### Exercise instructions
Of the entries below, restate word for word only the section that runs from the line with "P102 pin 1: VEXT -> GND" to the line with "V102: AC 100mV", counting both ends.

### Information
***

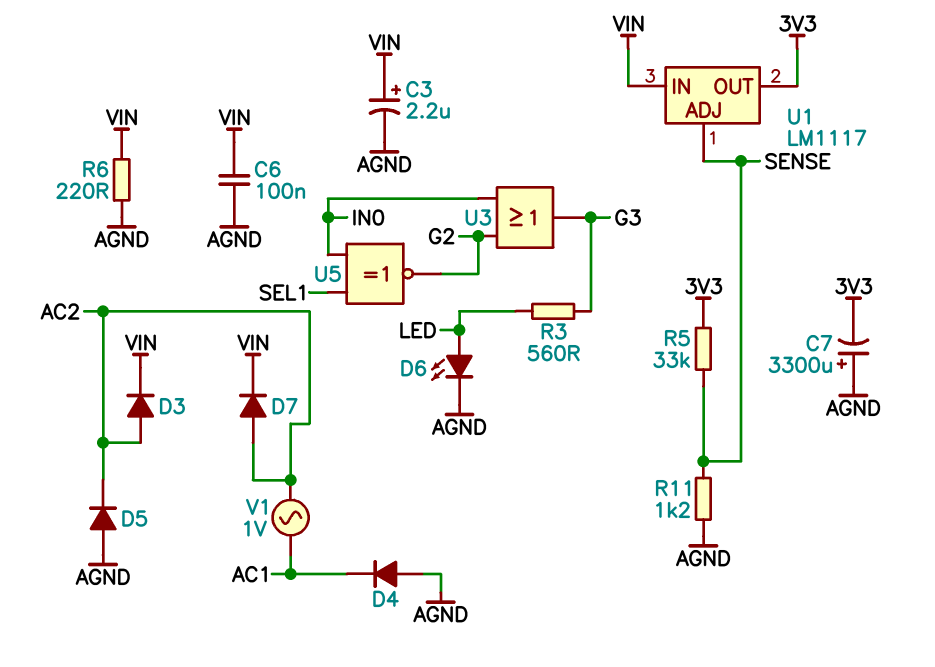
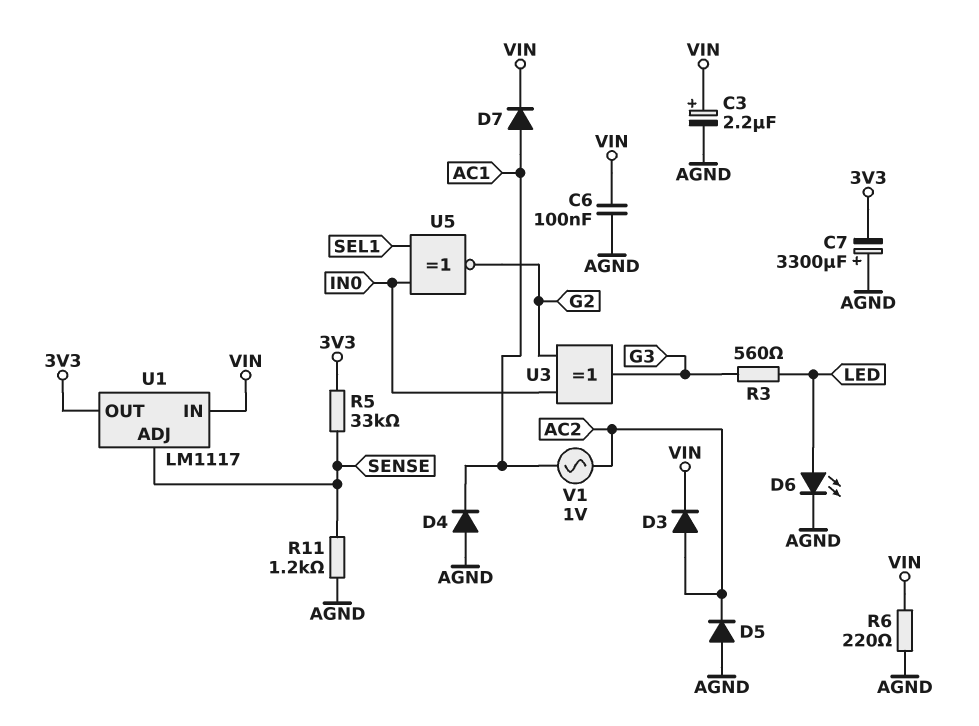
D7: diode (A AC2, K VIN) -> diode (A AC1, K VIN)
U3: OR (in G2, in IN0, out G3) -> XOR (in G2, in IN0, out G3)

***

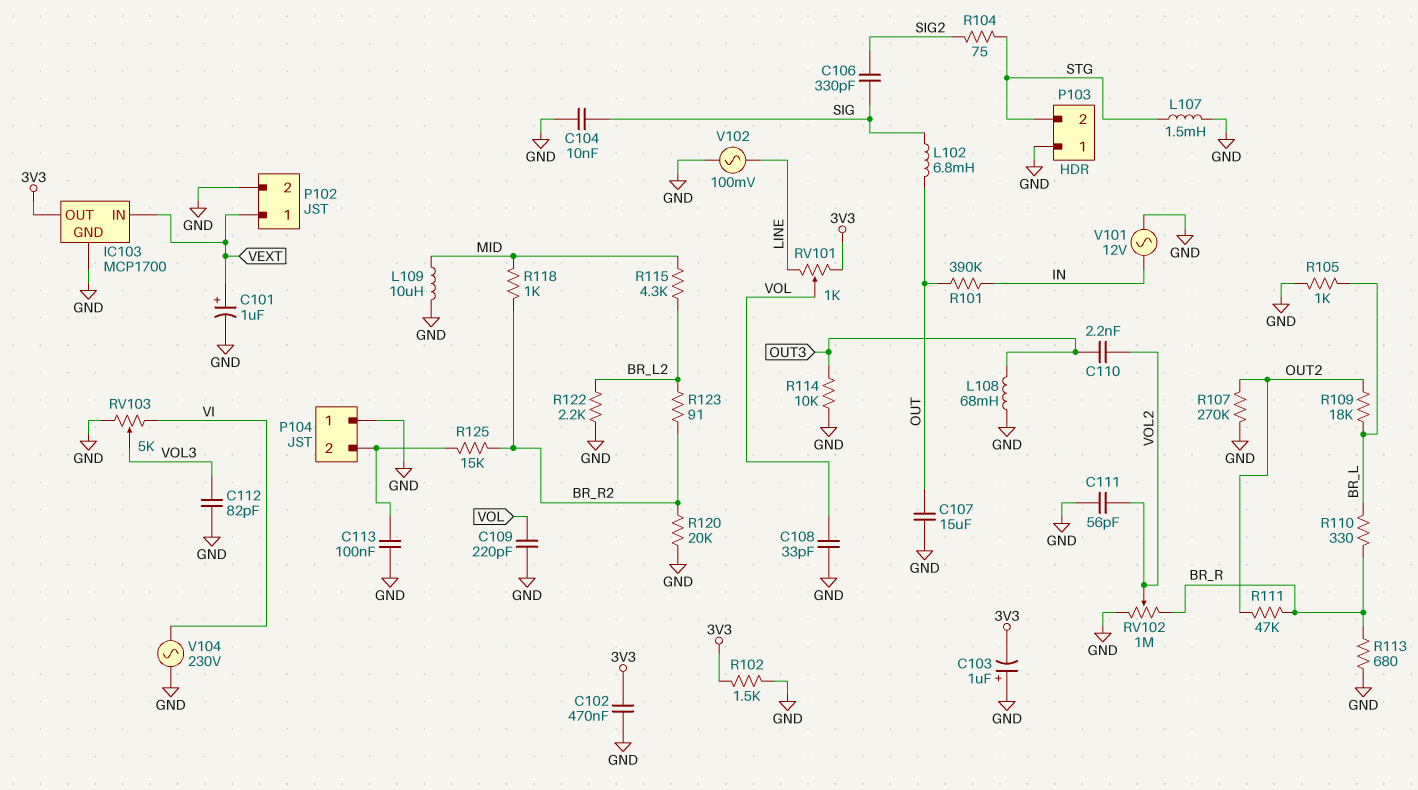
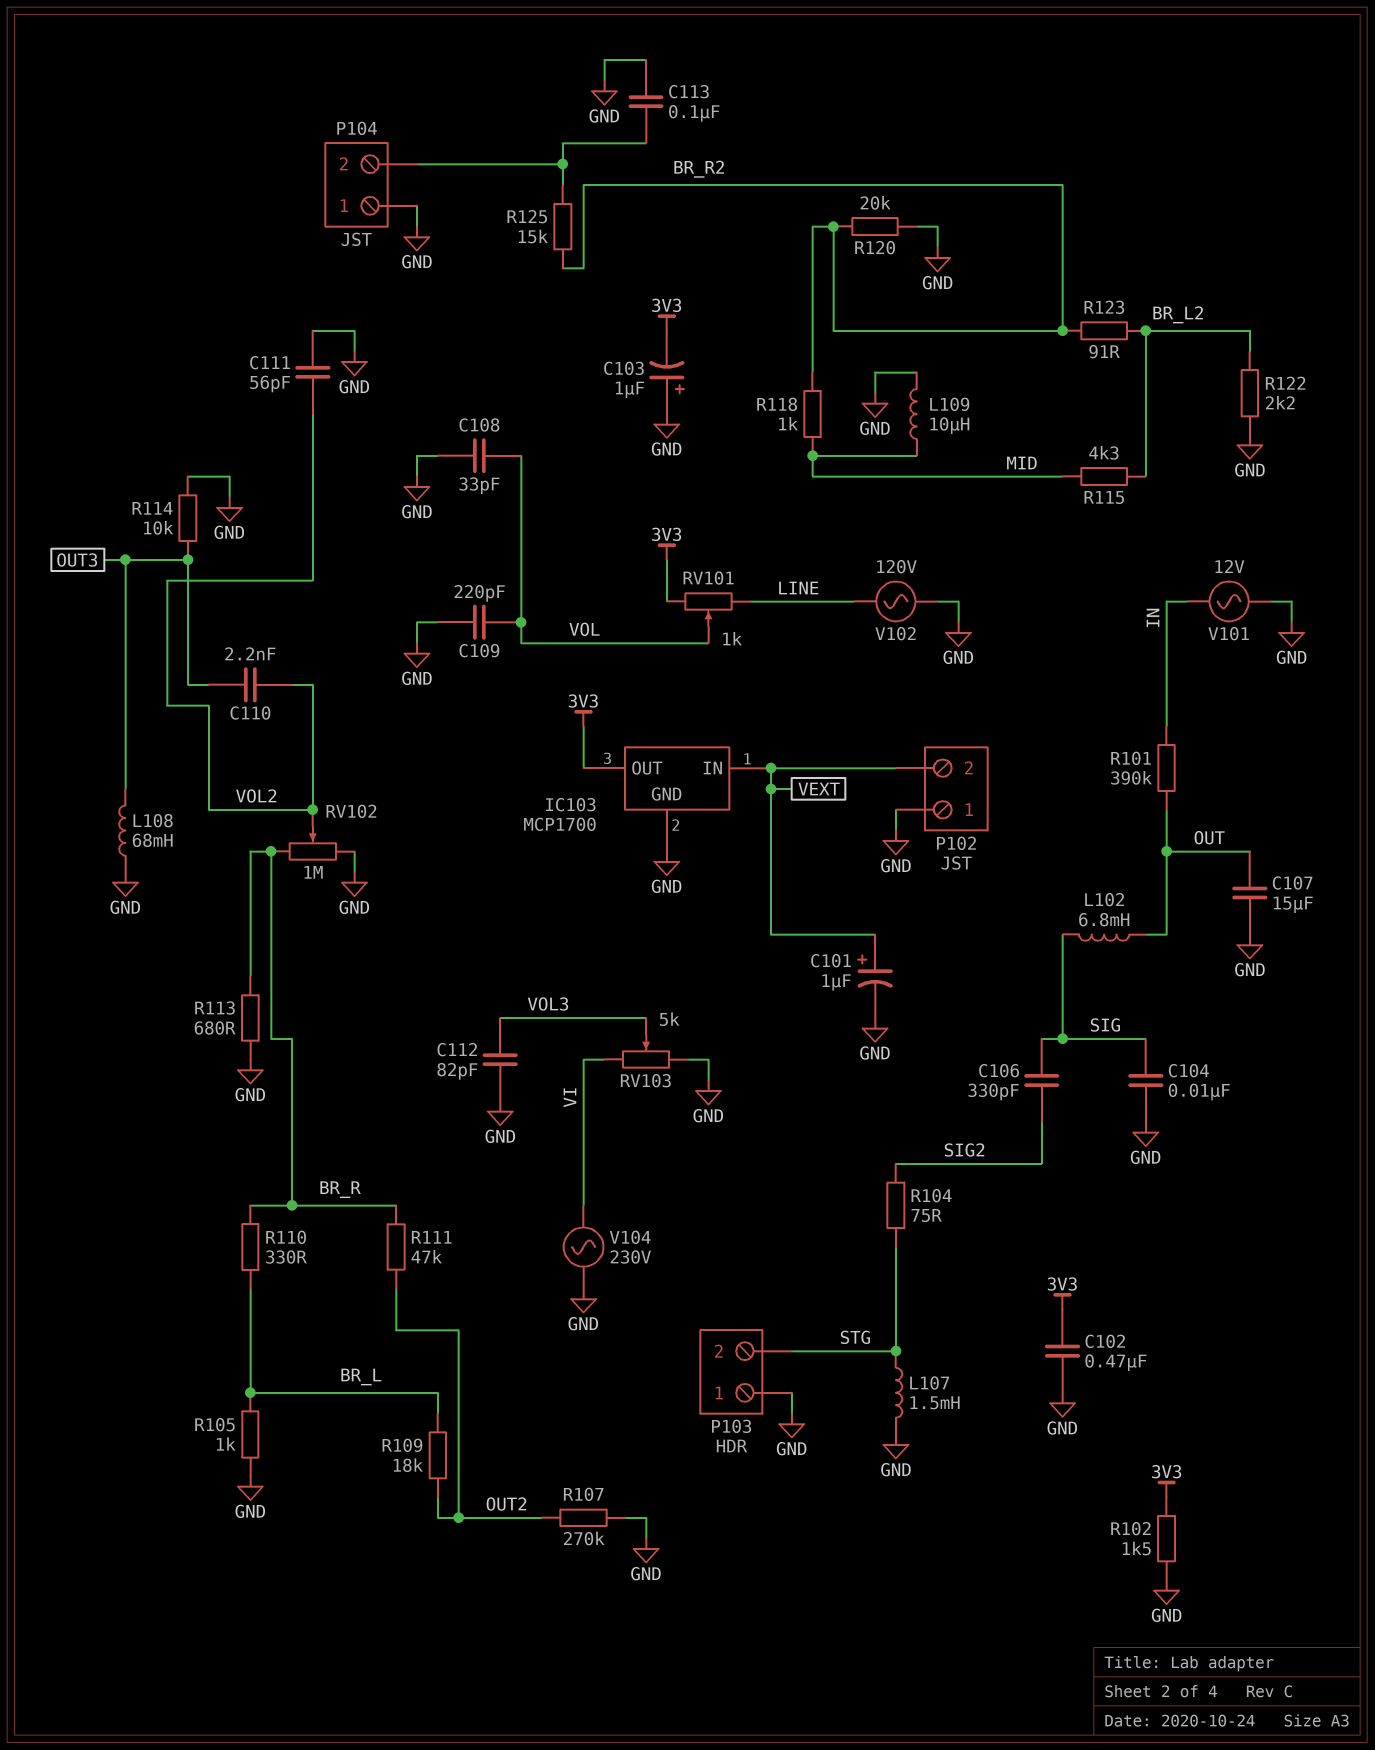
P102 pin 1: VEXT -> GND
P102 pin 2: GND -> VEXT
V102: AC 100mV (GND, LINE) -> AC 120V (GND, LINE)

***

### Response
P102 pin 1: VEXT -> GND
P102 pin 2: GND -> VEXT
V102: AC 100mV (GND, LINE) -> AC 120V (GND, LINE)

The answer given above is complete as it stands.